___ DATA FOR THIS EXERCISE

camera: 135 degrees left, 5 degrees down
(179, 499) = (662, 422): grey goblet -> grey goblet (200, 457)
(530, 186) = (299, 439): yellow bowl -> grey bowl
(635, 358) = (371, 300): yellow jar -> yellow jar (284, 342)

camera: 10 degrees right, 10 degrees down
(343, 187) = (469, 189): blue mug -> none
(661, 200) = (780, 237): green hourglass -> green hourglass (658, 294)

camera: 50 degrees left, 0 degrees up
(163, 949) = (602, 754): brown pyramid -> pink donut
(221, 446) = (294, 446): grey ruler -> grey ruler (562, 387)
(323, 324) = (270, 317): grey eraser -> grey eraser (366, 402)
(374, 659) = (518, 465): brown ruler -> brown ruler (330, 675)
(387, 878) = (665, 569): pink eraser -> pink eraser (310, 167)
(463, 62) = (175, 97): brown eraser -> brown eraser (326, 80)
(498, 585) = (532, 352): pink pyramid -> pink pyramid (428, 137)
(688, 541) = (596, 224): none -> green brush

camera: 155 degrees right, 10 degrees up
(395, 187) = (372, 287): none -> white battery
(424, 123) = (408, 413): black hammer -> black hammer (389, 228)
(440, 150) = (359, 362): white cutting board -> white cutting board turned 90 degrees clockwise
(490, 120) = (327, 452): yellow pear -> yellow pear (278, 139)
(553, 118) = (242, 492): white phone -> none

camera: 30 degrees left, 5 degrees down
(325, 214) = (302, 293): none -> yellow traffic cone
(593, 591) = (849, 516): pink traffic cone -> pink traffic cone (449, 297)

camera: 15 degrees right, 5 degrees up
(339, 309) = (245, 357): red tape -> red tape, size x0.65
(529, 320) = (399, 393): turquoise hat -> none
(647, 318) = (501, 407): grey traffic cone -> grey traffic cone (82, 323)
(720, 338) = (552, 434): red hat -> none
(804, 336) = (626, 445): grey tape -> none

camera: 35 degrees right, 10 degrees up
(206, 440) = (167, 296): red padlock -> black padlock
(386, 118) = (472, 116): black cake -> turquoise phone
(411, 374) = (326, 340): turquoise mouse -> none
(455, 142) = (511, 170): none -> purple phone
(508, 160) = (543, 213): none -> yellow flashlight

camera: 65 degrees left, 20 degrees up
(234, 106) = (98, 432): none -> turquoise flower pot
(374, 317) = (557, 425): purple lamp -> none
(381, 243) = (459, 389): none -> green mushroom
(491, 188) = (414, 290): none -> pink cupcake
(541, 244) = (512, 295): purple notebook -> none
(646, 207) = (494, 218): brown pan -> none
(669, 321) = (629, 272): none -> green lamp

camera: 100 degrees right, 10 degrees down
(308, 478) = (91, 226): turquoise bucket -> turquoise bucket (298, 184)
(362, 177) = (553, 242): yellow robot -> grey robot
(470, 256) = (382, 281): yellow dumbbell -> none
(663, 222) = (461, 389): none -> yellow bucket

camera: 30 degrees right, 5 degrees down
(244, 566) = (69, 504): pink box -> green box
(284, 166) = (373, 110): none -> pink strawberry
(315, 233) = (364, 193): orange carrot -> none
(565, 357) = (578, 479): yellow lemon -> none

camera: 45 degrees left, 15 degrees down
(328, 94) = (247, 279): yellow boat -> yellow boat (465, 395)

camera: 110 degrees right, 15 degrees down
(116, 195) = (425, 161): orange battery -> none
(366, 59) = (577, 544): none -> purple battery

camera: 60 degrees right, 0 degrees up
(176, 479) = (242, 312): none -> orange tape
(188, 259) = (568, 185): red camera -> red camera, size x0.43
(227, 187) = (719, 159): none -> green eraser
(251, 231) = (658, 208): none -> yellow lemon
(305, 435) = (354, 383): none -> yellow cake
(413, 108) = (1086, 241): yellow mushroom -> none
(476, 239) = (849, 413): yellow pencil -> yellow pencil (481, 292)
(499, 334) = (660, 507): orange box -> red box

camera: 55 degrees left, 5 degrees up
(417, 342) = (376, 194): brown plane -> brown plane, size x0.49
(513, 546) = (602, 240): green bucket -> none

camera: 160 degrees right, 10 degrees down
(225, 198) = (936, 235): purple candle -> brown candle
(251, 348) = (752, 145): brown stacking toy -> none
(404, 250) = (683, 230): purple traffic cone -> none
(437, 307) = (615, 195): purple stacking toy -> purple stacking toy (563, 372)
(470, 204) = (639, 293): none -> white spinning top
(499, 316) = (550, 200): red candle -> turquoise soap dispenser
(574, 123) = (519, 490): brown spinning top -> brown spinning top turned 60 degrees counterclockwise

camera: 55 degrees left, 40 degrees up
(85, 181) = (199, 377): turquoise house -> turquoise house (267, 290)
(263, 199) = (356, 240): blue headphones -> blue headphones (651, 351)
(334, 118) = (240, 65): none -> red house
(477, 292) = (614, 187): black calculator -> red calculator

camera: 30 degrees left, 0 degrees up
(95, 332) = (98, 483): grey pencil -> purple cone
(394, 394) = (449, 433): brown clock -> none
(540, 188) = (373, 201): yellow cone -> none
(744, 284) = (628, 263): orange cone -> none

______

**ASSIGNED TASK:** Give the data again. Keep every line identical.

**REPLY:**
camera: 135 degrees left, 5 degrees down
(179, 499) = (662, 422): grey goblet -> grey goblet (200, 457)
(530, 186) = (299, 439): yellow bowl -> grey bowl
(635, 358) = (371, 300): yellow jar -> yellow jar (284, 342)

camera: 10 degrees right, 10 degrees down
(343, 187) = (469, 189): blue mug -> none
(661, 200) = (780, 237): green hourglass -> green hourglass (658, 294)

camera: 50 degrees left, 0 degrees up
(163, 949) = (602, 754): brown pyramid -> pink donut
(221, 446) = (294, 446): grey ruler -> grey ruler (562, 387)
(323, 324) = (270, 317): grey eraser -> grey eraser (366, 402)
(374, 659) = (518, 465): brown ruler -> brown ruler (330, 675)
(387, 878) = (665, 569): pink eraser -> pink eraser (310, 167)
(463, 62) = (175, 97): brown eraser -> brown eraser (326, 80)
(498, 585) = (532, 352): pink pyramid -> pink pyramid (428, 137)
(688, 541) = (596, 224): none -> green brush

camera: 155 degrees right, 10 degrees up
(395, 187) = (372, 287): none -> white battery
(424, 123) = (408, 413): black hammer -> black hammer (389, 228)
(440, 150) = (359, 362): white cutting board -> white cutting board turned 90 degrees clockwise
(490, 120) = (327, 452): yellow pear -> yellow pear (278, 139)
(553, 118) = (242, 492): white phone -> none

camera: 30 degrees left, 5 degrees down
(325, 214) = (302, 293): none -> yellow traffic cone
(593, 591) = (849, 516): pink traffic cone -> pink traffic cone (449, 297)

camera: 15 degrees right, 5 degrees up
(339, 309) = (245, 357): red tape -> red tape, size x0.65
(529, 320) = (399, 393): turquoise hat -> none
(647, 318) = (501, 407): grey traffic cone -> grey traffic cone (82, 323)
(720, 338) = (552, 434): red hat -> none
(804, 336) = (626, 445): grey tape -> none

camera: 35 degrees right, 10 degrees up
(206, 440) = (167, 296): red padlock -> black padlock
(386, 118) = (472, 116): black cake -> turquoise phone
(411, 374) = (326, 340): turquoise mouse -> none
(455, 142) = (511, 170): none -> purple phone
(508, 160) = (543, 213): none -> yellow flashlight

camera: 65 degrees left, 20 degrees up
(234, 106) = (98, 432): none -> turquoise flower pot
(374, 317) = (557, 425): purple lamp -> none
(381, 243) = (459, 389): none -> green mushroom
(491, 188) = (414, 290): none -> pink cupcake
(541, 244) = (512, 295): purple notebook -> none
(646, 207) = (494, 218): brown pan -> none
(669, 321) = (629, 272): none -> green lamp

camera: 100 degrees right, 10 degrees down
(308, 478) = (91, 226): turquoise bucket -> turquoise bucket (298, 184)
(362, 177) = (553, 242): yellow robot -> grey robot
(470, 256) = (382, 281): yellow dumbbell -> none
(663, 222) = (461, 389): none -> yellow bucket

camera: 30 degrees right, 5 degrees down
(244, 566) = (69, 504): pink box -> green box
(284, 166) = (373, 110): none -> pink strawberry
(315, 233) = (364, 193): orange carrot -> none
(565, 357) = (578, 479): yellow lemon -> none

camera: 45 degrees left, 15 degrees down
(328, 94) = (247, 279): yellow boat -> yellow boat (465, 395)

camera: 110 degrees right, 15 degrees down
(116, 195) = (425, 161): orange battery -> none
(366, 59) = (577, 544): none -> purple battery

camera: 60 degrees right, 0 degrees up
(176, 479) = (242, 312): none -> orange tape
(188, 259) = (568, 185): red camera -> red camera, size x0.43
(227, 187) = (719, 159): none -> green eraser
(251, 231) = (658, 208): none -> yellow lemon
(305, 435) = (354, 383): none -> yellow cake
(413, 108) = (1086, 241): yellow mushroom -> none
(476, 239) = (849, 413): yellow pencil -> yellow pencil (481, 292)
(499, 334) = (660, 507): orange box -> red box

camera: 55 degrees left, 5 degrees up
(417, 342) = (376, 194): brown plane -> brown plane, size x0.49
(513, 546) = (602, 240): green bucket -> none

camera: 160 degrees right, 10 degrees down
(225, 198) = (936, 235): purple candle -> brown candle
(251, 348) = (752, 145): brown stacking toy -> none
(404, 250) = (683, 230): purple traffic cone -> none
(437, 307) = (615, 195): purple stacking toy -> purple stacking toy (563, 372)
(470, 204) = (639, 293): none -> white spinning top
(499, 316) = (550, 200): red candle -> turquoise soap dispenser
(574, 123) = (519, 490): brown spinning top -> brown spinning top turned 60 degrees counterclockwise

camera: 55 degrees left, 40 degrees up
(85, 181) = (199, 377): turquoise house -> turquoise house (267, 290)
(263, 199) = (356, 240): blue headphones -> blue headphones (651, 351)
(334, 118) = (240, 65): none -> red house
(477, 292) = (614, 187): black calculator -> red calculator

camera: 30 degrees left, 0 degrees up
(95, 332) = (98, 483): grey pencil -> purple cone
(394, 394) = (449, 433): brown clock -> none
(540, 188) = (373, 201): yellow cone -> none
(744, 284) = (628, 263): orange cone -> none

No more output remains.